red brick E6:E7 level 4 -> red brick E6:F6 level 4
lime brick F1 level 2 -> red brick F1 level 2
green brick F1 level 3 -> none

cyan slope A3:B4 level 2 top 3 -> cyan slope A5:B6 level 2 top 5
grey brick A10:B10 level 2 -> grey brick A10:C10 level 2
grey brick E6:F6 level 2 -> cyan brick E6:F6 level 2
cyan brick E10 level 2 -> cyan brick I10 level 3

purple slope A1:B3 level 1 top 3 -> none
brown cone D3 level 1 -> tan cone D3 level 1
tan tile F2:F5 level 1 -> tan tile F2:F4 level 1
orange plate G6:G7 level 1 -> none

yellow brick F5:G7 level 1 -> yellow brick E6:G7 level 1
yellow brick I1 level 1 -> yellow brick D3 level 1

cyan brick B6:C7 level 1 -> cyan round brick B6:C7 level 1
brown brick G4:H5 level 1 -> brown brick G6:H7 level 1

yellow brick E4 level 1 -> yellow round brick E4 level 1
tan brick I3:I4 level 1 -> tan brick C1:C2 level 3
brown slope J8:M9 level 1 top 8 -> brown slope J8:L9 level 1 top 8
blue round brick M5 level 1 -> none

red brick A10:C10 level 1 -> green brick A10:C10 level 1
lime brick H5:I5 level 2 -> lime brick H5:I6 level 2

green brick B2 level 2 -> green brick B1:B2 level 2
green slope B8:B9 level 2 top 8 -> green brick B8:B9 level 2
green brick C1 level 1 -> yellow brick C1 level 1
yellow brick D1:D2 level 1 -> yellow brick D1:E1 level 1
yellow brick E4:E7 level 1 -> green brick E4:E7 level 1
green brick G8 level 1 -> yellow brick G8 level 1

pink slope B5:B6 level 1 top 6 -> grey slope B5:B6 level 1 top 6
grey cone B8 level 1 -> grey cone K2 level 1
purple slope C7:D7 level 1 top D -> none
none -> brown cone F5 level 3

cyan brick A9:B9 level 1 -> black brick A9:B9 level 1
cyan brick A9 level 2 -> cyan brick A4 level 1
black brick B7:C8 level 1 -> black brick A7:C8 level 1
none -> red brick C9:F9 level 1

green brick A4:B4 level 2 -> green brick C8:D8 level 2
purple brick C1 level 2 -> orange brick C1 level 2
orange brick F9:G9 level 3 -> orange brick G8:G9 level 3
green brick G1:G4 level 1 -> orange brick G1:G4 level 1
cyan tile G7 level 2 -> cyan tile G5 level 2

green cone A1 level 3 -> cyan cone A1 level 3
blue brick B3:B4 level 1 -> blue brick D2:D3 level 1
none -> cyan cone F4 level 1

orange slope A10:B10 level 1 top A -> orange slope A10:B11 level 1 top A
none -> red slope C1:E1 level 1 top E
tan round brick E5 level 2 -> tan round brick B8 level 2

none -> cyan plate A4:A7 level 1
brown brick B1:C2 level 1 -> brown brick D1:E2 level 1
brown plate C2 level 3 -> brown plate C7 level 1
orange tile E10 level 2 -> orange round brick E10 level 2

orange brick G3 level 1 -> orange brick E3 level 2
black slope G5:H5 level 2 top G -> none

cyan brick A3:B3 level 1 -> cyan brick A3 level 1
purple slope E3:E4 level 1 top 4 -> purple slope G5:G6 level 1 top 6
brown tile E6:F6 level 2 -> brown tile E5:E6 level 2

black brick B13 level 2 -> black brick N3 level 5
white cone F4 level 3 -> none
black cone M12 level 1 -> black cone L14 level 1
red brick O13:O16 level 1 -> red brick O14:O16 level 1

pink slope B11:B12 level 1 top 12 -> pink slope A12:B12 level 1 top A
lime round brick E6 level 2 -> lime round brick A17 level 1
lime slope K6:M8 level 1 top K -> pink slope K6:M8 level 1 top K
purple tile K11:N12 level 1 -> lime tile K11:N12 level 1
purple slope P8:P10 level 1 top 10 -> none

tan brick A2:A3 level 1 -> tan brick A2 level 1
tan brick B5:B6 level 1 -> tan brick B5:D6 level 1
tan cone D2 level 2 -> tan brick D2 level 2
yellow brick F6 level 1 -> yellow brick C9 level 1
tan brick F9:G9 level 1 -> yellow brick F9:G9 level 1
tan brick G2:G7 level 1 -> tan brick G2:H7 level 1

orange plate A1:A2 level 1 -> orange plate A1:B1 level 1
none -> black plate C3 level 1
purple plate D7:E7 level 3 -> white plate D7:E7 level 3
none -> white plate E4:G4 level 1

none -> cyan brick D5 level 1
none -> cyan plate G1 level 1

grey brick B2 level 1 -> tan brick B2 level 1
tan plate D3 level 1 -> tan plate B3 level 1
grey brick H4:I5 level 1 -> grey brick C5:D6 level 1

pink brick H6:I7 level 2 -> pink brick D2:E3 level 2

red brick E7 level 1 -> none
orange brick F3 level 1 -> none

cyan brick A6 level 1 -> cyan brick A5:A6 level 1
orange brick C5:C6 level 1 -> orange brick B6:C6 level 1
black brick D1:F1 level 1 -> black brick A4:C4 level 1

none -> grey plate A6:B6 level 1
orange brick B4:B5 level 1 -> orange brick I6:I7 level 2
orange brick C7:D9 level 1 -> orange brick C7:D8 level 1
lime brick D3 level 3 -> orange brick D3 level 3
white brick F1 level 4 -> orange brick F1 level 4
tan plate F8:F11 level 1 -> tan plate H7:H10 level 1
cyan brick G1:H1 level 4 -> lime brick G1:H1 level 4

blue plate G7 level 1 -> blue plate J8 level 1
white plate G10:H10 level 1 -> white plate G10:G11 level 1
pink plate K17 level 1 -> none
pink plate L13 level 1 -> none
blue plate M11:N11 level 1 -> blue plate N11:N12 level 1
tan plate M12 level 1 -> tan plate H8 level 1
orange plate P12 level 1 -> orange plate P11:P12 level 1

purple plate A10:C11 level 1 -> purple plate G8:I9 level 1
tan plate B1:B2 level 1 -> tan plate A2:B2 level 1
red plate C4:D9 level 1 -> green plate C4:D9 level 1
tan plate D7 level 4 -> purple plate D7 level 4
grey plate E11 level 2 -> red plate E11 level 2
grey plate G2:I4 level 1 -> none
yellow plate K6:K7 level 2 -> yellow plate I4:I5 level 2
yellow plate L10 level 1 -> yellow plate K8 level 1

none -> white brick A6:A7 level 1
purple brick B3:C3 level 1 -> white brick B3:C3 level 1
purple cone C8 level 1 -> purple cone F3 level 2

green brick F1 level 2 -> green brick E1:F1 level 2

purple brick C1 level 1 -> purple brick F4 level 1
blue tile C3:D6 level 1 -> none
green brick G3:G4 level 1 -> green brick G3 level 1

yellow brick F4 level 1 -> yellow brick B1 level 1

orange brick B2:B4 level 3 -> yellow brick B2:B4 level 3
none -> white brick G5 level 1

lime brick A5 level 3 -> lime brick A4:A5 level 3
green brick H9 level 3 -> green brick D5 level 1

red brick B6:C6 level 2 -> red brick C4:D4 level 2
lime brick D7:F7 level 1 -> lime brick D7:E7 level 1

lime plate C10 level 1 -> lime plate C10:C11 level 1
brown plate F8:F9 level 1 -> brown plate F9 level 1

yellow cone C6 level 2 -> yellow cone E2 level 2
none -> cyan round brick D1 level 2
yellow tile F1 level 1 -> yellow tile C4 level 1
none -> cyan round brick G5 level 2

▸ **PROBLEM DESCRIPTION**: Each entry must be reproduced verbatim.

▸ **ANSWER SPACE**:
red brick E6:E7 level 4 -> red brick E6:F6 level 4
lime brick F1 level 2 -> red brick F1 level 2
green brick F1 level 3 -> none

cyan slope A3:B4 level 2 top 3 -> cyan slope A5:B6 level 2 top 5
grey brick A10:B10 level 2 -> grey brick A10:C10 level 2
grey brick E6:F6 level 2 -> cyan brick E6:F6 level 2
cyan brick E10 level 2 -> cyan brick I10 level 3

purple slope A1:B3 level 1 top 3 -> none
brown cone D3 level 1 -> tan cone D3 level 1
tan tile F2:F5 level 1 -> tan tile F2:F4 level 1
orange plate G6:G7 level 1 -> none

yellow brick F5:G7 level 1 -> yellow brick E6:G7 level 1
yellow brick I1 level 1 -> yellow brick D3 level 1

cyan brick B6:C7 level 1 -> cyan round brick B6:C7 level 1
brown brick G4:H5 level 1 -> brown brick G6:H7 level 1

yellow brick E4 level 1 -> yellow round brick E4 level 1
tan brick I3:I4 level 1 -> tan brick C1:C2 level 3
brown slope J8:M9 level 1 top 8 -> brown slope J8:L9 level 1 top 8
blue round brick M5 level 1 -> none

red brick A10:C10 level 1 -> green brick A10:C10 level 1
lime brick H5:I5 level 2 -> lime brick H5:I6 level 2

green brick B2 level 2 -> green brick B1:B2 level 2
green slope B8:B9 level 2 top 8 -> green brick B8:B9 level 2
green brick C1 level 1 -> yellow brick C1 level 1
yellow brick D1:D2 level 1 -> yellow brick D1:E1 level 1
yellow brick E4:E7 level 1 -> green brick E4:E7 level 1
green brick G8 level 1 -> yellow brick G8 level 1

pink slope B5:B6 level 1 top 6 -> grey slope B5:B6 level 1 top 6
grey cone B8 level 1 -> grey cone K2 level 1
purple slope C7:D7 level 1 top D -> none
none -> brown cone F5 level 3

cyan brick A9:B9 level 1 -> black brick A9:B9 level 1
cyan brick A9 level 2 -> cyan brick A4 level 1
black brick B7:C8 level 1 -> black brick A7:C8 level 1
none -> red brick C9:F9 level 1

green brick A4:B4 level 2 -> green brick C8:D8 level 2
purple brick C1 level 2 -> orange brick C1 level 2
orange brick F9:G9 level 3 -> orange brick G8:G9 level 3
green brick G1:G4 level 1 -> orange brick G1:G4 level 1
cyan tile G7 level 2 -> cyan tile G5 level 2

green cone A1 level 3 -> cyan cone A1 level 3
blue brick B3:B4 level 1 -> blue brick D2:D3 level 1
none -> cyan cone F4 level 1

orange slope A10:B10 level 1 top A -> orange slope A10:B11 level 1 top A
none -> red slope C1:E1 level 1 top E
tan round brick E5 level 2 -> tan round brick B8 level 2

none -> cyan plate A4:A7 level 1
brown brick B1:C2 level 1 -> brown brick D1:E2 level 1
brown plate C2 level 3 -> brown plate C7 level 1
orange tile E10 level 2 -> orange round brick E10 level 2

orange brick G3 level 1 -> orange brick E3 level 2
black slope G5:H5 level 2 top G -> none

cyan brick A3:B3 level 1 -> cyan brick A3 level 1
purple slope E3:E4 level 1 top 4 -> purple slope G5:G6 level 1 top 6
brown tile E6:F6 level 2 -> brown tile E5:E6 level 2

black brick B13 level 2 -> black brick N3 level 5
white cone F4 level 3 -> none
black cone M12 level 1 -> black cone L14 level 1
red brick O13:O16 level 1 -> red brick O14:O16 level 1

pink slope B11:B12 level 1 top 12 -> pink slope A12:B12 level 1 top A
lime round brick E6 level 2 -> lime round brick A17 level 1
lime slope K6:M8 level 1 top K -> pink slope K6:M8 level 1 top K
purple tile K11:N12 level 1 -> lime tile K11:N12 level 1
purple slope P8:P10 level 1 top 10 -> none

tan brick A2:A3 level 1 -> tan brick A2 level 1
tan brick B5:B6 level 1 -> tan brick B5:D6 level 1
tan cone D2 level 2 -> tan brick D2 level 2
yellow brick F6 level 1 -> yellow brick C9 level 1
tan brick F9:G9 level 1 -> yellow brick F9:G9 level 1
tan brick G2:G7 level 1 -> tan brick G2:H7 level 1

orange plate A1:A2 level 1 -> orange plate A1:B1 level 1
none -> black plate C3 level 1
purple plate D7:E7 level 3 -> white plate D7:E7 level 3
none -> white plate E4:G4 level 1

none -> cyan brick D5 level 1
none -> cyan plate G1 level 1

grey brick B2 level 1 -> tan brick B2 level 1
tan plate D3 level 1 -> tan plate B3 level 1
grey brick H4:I5 level 1 -> grey brick C5:D6 level 1

pink brick H6:I7 level 2 -> pink brick D2:E3 level 2

red brick E7 level 1 -> none
orange brick F3 level 1 -> none

cyan brick A6 level 1 -> cyan brick A5:A6 level 1
orange brick C5:C6 level 1 -> orange brick B6:C6 level 1
black brick D1:F1 level 1 -> black brick A4:C4 level 1

none -> grey plate A6:B6 level 1
orange brick B4:B5 level 1 -> orange brick I6:I7 level 2
orange brick C7:D9 level 1 -> orange brick C7:D8 level 1
lime brick D3 level 3 -> orange brick D3 level 3
white brick F1 level 4 -> orange brick F1 level 4
tan plate F8:F11 level 1 -> tan plate H7:H10 level 1
cyan brick G1:H1 level 4 -> lime brick G1:H1 level 4

blue plate G7 level 1 -> blue plate J8 level 1
white plate G10:H10 level 1 -> white plate G10:G11 level 1
pink plate K17 level 1 -> none
pink plate L13 level 1 -> none
blue plate M11:N11 level 1 -> blue plate N11:N12 level 1
tan plate M12 level 1 -> tan plate H8 level 1
orange plate P12 level 1 -> orange plate P11:P12 level 1

purple plate A10:C11 level 1 -> purple plate G8:I9 level 1
tan plate B1:B2 level 1 -> tan plate A2:B2 level 1
red plate C4:D9 level 1 -> green plate C4:D9 level 1
tan plate D7 level 4 -> purple plate D7 level 4
grey plate E11 level 2 -> red plate E11 level 2
grey plate G2:I4 level 1 -> none
yellow plate K6:K7 level 2 -> yellow plate I4:I5 level 2
yellow plate L10 level 1 -> yellow plate K8 level 1

none -> white brick A6:A7 level 1
purple brick B3:C3 level 1 -> white brick B3:C3 level 1
purple cone C8 level 1 -> purple cone F3 level 2

green brick F1 level 2 -> green brick E1:F1 level 2

purple brick C1 level 1 -> purple brick F4 level 1
blue tile C3:D6 level 1 -> none
green brick G3:G4 level 1 -> green brick G3 level 1

yellow brick F4 level 1 -> yellow brick B1 level 1

orange brick B2:B4 level 3 -> yellow brick B2:B4 level 3
none -> white brick G5 level 1

lime brick A5 level 3 -> lime brick A4:A5 level 3
green brick H9 level 3 -> green brick D5 level 1

red brick B6:C6 level 2 -> red brick C4:D4 level 2
lime brick D7:F7 level 1 -> lime brick D7:E7 level 1

lime plate C10 level 1 -> lime plate C10:C11 level 1
brown plate F8:F9 level 1 -> brown plate F9 level 1

yellow cone C6 level 2 -> yellow cone E2 level 2
none -> cyan round brick D1 level 2
yellow tile F1 level 1 -> yellow tile C4 level 1
none -> cyan round brick G5 level 2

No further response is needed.